About this exercise: Starting with the first line and ending with the last, transcribe the data exactly.

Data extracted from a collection
....
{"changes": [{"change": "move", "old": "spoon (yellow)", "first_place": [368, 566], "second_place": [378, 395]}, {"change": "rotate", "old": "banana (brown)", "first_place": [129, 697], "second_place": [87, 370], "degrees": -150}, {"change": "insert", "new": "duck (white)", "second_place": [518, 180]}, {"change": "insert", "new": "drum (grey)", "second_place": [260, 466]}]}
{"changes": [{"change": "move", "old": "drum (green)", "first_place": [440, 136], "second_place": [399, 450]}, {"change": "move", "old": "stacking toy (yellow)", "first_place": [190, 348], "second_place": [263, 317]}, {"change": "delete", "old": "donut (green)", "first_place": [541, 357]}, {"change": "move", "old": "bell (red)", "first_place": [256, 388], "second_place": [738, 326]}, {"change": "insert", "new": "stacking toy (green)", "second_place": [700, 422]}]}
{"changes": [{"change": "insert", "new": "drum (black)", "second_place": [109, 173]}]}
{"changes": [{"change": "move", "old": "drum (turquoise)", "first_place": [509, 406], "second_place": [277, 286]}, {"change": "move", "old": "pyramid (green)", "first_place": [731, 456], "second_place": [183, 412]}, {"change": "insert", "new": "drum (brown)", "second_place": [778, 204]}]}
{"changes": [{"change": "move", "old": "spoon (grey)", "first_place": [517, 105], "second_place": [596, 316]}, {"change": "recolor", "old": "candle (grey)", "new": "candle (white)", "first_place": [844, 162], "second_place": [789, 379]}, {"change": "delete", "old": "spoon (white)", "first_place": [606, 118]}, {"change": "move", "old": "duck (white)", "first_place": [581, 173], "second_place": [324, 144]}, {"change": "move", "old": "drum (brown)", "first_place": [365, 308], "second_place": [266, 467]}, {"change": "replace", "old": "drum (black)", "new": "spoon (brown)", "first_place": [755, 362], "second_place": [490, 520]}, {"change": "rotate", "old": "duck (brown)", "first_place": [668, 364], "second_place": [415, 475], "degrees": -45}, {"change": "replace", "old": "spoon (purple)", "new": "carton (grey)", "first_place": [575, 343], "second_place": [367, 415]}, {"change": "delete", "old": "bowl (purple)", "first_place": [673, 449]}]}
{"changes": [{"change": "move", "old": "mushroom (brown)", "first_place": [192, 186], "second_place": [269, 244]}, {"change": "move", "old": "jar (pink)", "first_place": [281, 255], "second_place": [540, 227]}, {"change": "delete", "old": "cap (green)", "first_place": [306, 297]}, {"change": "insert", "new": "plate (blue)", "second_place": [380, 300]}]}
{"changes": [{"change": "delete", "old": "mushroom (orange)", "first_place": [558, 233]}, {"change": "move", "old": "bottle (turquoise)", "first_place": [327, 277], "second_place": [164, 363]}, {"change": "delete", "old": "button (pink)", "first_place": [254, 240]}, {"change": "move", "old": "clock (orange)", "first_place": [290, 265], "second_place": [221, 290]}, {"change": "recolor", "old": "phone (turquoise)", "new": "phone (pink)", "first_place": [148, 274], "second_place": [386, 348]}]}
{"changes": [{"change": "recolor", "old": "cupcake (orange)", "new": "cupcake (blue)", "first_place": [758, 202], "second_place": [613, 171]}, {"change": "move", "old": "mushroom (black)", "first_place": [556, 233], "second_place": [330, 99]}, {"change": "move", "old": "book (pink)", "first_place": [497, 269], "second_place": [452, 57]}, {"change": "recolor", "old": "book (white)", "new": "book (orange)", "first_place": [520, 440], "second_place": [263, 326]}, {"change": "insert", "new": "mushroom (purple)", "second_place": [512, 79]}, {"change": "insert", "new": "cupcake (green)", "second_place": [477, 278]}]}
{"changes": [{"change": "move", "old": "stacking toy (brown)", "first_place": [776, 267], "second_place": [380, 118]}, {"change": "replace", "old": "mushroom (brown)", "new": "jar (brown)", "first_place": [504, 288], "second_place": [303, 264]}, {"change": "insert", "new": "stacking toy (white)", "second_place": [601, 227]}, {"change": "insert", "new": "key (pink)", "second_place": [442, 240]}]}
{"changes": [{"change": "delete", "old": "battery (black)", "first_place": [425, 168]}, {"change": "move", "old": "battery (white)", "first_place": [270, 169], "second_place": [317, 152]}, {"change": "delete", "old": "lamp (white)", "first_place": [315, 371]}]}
....
Expected output:
{"changes": [{"change": "move", "old": "spoon (yellow)", "first_place": [368, 566], "second_place": [378, 395]}, {"change": "rotate", "old": "banana (brown)", "first_place": [129, 697], "second_place": [87, 370], "degrees": -150}, {"change": "insert", "new": "duck (white)", "second_place": [518, 180]}, {"change": "insert", "new": "drum (grey)", "second_place": [260, 466]}]}
{"changes": [{"change": "move", "old": "drum (green)", "first_place": [440, 136], "second_place": [399, 450]}, {"change": "move", "old": "stacking toy (yellow)", "first_place": [190, 348], "second_place": [263, 317]}, {"change": "delete", "old": "donut (green)", "first_place": [541, 357]}, {"change": "move", "old": "bell (red)", "first_place": [256, 388], "second_place": [738, 326]}, {"change": "insert", "new": "stacking toy (green)", "second_place": [700, 422]}]}
{"changes": [{"change": "insert", "new": "drum (black)", "second_place": [109, 173]}]}
{"changes": [{"change": "move", "old": "drum (turquoise)", "first_place": [509, 406], "second_place": [277, 286]}, {"change": "move", "old": "pyramid (green)", "first_place": [731, 456], "second_place": [183, 412]}, {"change": "insert", "new": "drum (brown)", "second_place": [778, 204]}]}
{"changes": [{"change": "move", "old": "spoon (grey)", "first_place": [517, 105], "second_place": [596, 316]}, {"change": "recolor", "old": "candle (grey)", "new": "candle (white)", "first_place": [844, 162], "second_place": [789, 379]}, {"change": "delete", "old": "spoon (white)", "first_place": [606, 118]}, {"change": "move", "old": "duck (white)", "first_place": [581, 173], "second_place": [324, 144]}, {"change": "move", "old": "drum (brown)", "first_place": [365, 308], "second_place": [266, 467]}, {"change": "replace", "old": "drum (black)", "new": "spoon (brown)", "first_place": [755, 362], "second_place": [490, 520]}, {"change": "rotate", "old": "duck (brown)", "first_place": [668, 364], "second_place": [415, 475], "degrees": -45}, {"change": "replace", "old": "spoon (purple)", "new": "carton (grey)", "first_place": [575, 343], "second_place": [367, 415]}, {"change": "delete", "old": "bowl (purple)", "first_place": [673, 449]}]}
{"changes": [{"change": "move", "old": "mushroom (brown)", "first_place": [192, 186], "second_place": [269, 244]}, {"change": "move", "old": "jar (pink)", "first_place": [281, 255], "second_place": [540, 227]}, {"change": "delete", "old": "cap (green)", "first_place": [306, 297]}, {"change": "insert", "new": "plate (blue)", "second_place": [380, 300]}]}
{"changes": [{"change": "delete", "old": "mushroom (orange)", "first_place": [558, 233]}, {"change": "move", "old": "bottle (turquoise)", "first_place": [327, 277], "second_place": [164, 363]}, {"change": "delete", "old": "button (pink)", "first_place": [254, 240]}, {"change": "move", "old": "clock (orange)", "first_place": [290, 265], "second_place": [221, 290]}, {"change": "recolor", "old": "phone (turquoise)", "new": "phone (pink)", "first_place": [148, 274], "second_place": [386, 348]}]}
{"changes": [{"change": "recolor", "old": "cupcake (orange)", "new": "cupcake (blue)", "first_place": [758, 202], "second_place": [613, 171]}, {"change": "move", "old": "mushroom (black)", "first_place": [556, 233], "second_place": [330, 99]}, {"change": "move", "old": "book (pink)", "first_place": [497, 269], "second_place": [452, 57]}, {"change": "recolor", "old": "book (white)", "new": "book (orange)", "first_place": [520, 440], "second_place": [263, 326]}, {"change": "insert", "new": "mushroom (purple)", "second_place": [512, 79]}, {"change": "insert", "new": "cupcake (green)", "second_place": [477, 278]}]}
{"changes": [{"change": "move", "old": "stacking toy (brown)", "first_place": [776, 267], "second_place": [380, 118]}, {"change": "replace", "old": "mushroom (brown)", "new": "jar (brown)", "first_place": [504, 288], "second_place": [303, 264]}, {"change": "insert", "new": "stacking toy (white)", "second_place": [601, 227]}, {"change": "insert", "new": "key (pink)", "second_place": [442, 240]}]}
{"changes": [{"change": "delete", "old": "battery (black)", "first_place": [425, 168]}, {"change": "move", "old": "battery (white)", "first_place": [270, 169], "second_place": [317, 152]}, {"change": "delete", "old": "lamp (white)", "first_place": [315, 371]}]}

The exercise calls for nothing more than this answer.